Dataset entries
+---+

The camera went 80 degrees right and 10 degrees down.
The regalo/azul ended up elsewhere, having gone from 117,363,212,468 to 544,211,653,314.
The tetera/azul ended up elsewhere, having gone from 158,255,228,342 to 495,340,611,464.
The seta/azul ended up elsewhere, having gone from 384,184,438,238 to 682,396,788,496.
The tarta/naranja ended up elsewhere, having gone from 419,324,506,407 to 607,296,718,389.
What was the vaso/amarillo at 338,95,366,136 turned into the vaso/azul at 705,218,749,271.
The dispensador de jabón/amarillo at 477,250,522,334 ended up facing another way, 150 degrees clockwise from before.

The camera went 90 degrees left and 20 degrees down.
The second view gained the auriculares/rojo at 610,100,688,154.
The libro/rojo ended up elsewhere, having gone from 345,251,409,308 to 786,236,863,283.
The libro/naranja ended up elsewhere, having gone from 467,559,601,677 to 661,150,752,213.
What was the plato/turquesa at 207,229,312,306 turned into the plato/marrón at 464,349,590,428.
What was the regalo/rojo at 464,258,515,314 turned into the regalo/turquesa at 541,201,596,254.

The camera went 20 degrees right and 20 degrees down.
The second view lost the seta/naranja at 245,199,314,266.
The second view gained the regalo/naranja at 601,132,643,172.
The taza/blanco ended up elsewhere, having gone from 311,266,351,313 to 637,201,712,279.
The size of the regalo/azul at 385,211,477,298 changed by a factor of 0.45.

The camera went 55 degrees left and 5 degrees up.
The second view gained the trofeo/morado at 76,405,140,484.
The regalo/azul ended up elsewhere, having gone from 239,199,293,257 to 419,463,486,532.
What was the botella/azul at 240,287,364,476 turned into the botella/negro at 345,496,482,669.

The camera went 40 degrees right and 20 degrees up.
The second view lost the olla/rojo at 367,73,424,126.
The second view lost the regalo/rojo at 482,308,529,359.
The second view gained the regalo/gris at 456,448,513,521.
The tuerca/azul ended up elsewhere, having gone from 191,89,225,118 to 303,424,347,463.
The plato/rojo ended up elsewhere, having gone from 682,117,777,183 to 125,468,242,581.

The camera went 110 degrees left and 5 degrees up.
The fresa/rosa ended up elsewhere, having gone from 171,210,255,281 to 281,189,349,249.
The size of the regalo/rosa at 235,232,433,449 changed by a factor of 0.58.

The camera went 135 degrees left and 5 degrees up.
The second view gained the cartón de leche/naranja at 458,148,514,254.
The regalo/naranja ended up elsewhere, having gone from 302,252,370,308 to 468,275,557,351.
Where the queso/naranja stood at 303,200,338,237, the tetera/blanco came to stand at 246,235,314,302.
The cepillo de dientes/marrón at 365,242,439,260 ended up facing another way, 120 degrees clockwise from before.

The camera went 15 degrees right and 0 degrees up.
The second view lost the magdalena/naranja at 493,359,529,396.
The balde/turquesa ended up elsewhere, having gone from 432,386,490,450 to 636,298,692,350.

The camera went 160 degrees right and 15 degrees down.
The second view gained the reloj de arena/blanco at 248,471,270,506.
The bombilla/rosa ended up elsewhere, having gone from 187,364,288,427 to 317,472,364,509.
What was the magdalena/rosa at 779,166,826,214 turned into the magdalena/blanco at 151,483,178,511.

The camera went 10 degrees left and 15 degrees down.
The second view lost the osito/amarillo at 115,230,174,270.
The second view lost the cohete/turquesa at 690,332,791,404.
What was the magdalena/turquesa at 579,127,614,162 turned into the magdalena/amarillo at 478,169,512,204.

+---+

» **Assignment**: A word-for-word copy of the entries, from the first line through the line containing "What was the vaso/amarillo", is the whole answer.

» **Reply to the task**:
The camera went 80 degrees right and 10 degrees down.
The regalo/azul ended up elsewhere, having gone from 117,363,212,468 to 544,211,653,314.
The tetera/azul ended up elsewhere, having gone from 158,255,228,342 to 495,340,611,464.
The seta/azul ended up elsewhere, having gone from 384,184,438,238 to 682,396,788,496.
The tarta/naranja ended up elsewhere, having gone from 419,324,506,407 to 607,296,718,389.
What was the vaso/amarillo at 338,95,366,136 turned into the vaso/azul at 705,218,749,271.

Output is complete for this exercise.